- [PROBLEM DETAILS]
Produce an exact copy of the lines below, starting at the first and ending with the line containing "grey cylinder: 3 -> 4".

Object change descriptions
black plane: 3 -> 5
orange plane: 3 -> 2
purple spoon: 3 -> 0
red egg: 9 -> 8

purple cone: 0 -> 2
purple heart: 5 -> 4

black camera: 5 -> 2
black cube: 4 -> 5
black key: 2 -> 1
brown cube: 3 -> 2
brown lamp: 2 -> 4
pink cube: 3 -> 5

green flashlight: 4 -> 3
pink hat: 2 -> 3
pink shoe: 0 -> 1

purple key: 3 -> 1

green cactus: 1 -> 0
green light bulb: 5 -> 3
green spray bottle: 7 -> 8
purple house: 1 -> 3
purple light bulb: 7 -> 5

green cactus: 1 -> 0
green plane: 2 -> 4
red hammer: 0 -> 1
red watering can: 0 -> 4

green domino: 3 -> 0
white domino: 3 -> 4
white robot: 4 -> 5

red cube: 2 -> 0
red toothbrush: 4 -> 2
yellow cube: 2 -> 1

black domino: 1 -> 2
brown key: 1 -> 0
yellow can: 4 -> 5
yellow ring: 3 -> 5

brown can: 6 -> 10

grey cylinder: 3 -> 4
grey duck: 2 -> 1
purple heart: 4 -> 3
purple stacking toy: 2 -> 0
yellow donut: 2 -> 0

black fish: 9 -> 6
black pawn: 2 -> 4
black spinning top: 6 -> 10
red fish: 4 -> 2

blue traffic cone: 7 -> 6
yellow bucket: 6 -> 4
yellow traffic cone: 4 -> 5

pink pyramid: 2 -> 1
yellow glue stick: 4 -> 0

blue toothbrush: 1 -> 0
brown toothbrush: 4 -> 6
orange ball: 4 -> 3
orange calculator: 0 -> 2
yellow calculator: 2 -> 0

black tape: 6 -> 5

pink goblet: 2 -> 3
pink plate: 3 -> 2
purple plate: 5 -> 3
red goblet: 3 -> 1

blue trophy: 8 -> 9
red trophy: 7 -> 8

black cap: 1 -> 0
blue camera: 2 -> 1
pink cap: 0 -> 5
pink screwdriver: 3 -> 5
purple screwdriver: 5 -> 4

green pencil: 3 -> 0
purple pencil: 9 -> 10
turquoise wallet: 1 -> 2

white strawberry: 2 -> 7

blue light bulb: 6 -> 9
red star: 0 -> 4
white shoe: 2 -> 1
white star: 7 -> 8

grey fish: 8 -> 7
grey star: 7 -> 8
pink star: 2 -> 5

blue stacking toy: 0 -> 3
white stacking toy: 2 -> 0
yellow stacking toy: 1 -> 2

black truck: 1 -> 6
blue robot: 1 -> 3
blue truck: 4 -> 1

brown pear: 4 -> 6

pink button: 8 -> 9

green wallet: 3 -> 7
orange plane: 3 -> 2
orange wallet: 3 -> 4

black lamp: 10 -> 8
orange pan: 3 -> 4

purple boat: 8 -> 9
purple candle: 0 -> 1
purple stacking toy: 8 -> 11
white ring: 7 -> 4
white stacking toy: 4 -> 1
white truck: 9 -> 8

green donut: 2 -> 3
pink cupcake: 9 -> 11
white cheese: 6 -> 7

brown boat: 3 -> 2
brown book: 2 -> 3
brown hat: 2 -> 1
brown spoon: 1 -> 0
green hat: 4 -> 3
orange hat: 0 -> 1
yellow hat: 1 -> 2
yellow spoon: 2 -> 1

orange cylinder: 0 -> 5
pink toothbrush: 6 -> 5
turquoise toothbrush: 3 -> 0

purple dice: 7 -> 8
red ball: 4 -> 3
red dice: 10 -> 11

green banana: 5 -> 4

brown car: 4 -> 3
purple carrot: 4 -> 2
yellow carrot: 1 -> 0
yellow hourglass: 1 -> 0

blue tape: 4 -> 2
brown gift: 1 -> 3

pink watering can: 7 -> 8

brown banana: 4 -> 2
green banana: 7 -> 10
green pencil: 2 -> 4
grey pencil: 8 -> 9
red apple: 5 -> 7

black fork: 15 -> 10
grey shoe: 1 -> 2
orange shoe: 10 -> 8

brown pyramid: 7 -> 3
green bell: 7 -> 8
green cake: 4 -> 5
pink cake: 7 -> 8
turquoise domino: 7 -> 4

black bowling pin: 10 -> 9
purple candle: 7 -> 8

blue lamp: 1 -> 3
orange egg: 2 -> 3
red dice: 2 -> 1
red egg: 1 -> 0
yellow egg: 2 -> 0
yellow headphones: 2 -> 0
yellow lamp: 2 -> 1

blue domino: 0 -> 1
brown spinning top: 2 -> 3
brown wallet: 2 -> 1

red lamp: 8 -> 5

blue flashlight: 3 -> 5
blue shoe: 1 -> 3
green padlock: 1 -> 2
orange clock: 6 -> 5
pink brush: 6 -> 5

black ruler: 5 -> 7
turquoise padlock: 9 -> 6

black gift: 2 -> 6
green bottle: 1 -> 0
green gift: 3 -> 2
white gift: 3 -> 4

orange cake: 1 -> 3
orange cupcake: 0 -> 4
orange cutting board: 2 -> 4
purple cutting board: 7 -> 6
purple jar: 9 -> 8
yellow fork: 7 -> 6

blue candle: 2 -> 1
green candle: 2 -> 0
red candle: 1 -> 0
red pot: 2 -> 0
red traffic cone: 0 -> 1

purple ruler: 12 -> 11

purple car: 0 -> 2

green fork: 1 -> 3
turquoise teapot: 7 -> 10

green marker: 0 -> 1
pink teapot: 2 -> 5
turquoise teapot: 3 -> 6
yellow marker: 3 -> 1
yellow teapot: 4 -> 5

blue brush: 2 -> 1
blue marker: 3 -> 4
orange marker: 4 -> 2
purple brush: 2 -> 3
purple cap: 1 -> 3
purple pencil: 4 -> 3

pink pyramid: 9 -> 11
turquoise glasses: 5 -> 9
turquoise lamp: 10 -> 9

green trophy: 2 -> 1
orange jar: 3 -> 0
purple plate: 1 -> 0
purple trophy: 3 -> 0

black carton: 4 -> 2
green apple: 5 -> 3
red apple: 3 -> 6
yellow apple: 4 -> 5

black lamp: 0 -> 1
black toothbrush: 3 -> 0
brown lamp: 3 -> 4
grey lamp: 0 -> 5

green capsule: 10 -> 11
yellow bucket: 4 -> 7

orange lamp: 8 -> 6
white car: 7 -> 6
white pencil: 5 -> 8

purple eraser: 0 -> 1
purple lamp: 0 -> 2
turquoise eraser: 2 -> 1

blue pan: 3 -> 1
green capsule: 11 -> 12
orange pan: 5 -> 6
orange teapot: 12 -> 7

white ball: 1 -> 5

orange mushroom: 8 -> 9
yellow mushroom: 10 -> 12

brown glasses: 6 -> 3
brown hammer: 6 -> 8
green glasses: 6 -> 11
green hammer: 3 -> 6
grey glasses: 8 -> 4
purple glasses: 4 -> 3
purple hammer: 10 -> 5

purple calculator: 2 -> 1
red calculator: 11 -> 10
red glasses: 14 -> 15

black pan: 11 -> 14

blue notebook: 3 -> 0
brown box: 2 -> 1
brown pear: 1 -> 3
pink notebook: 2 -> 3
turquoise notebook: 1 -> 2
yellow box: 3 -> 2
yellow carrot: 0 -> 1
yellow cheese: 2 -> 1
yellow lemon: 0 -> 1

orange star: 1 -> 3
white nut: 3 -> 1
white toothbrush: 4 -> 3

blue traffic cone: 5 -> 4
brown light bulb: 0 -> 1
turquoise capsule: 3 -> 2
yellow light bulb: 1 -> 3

- [OUTPUT BELOW]
black plane: 3 -> 5
orange plane: 3 -> 2
purple spoon: 3 -> 0
red egg: 9 -> 8

purple cone: 0 -> 2
purple heart: 5 -> 4

black camera: 5 -> 2
black cube: 4 -> 5
black key: 2 -> 1
brown cube: 3 -> 2
brown lamp: 2 -> 4
pink cube: 3 -> 5

green flashlight: 4 -> 3
pink hat: 2 -> 3
pink shoe: 0 -> 1

purple key: 3 -> 1

green cactus: 1 -> 0
green light bulb: 5 -> 3
green spray bottle: 7 -> 8
purple house: 1 -> 3
purple light bulb: 7 -> 5

green cactus: 1 -> 0
green plane: 2 -> 4
red hammer: 0 -> 1
red watering can: 0 -> 4

green domino: 3 -> 0
white domino: 3 -> 4
white robot: 4 -> 5

red cube: 2 -> 0
red toothbrush: 4 -> 2
yellow cube: 2 -> 1

black domino: 1 -> 2
brown key: 1 -> 0
yellow can: 4 -> 5
yellow ring: 3 -> 5

brown can: 6 -> 10

grey cylinder: 3 -> 4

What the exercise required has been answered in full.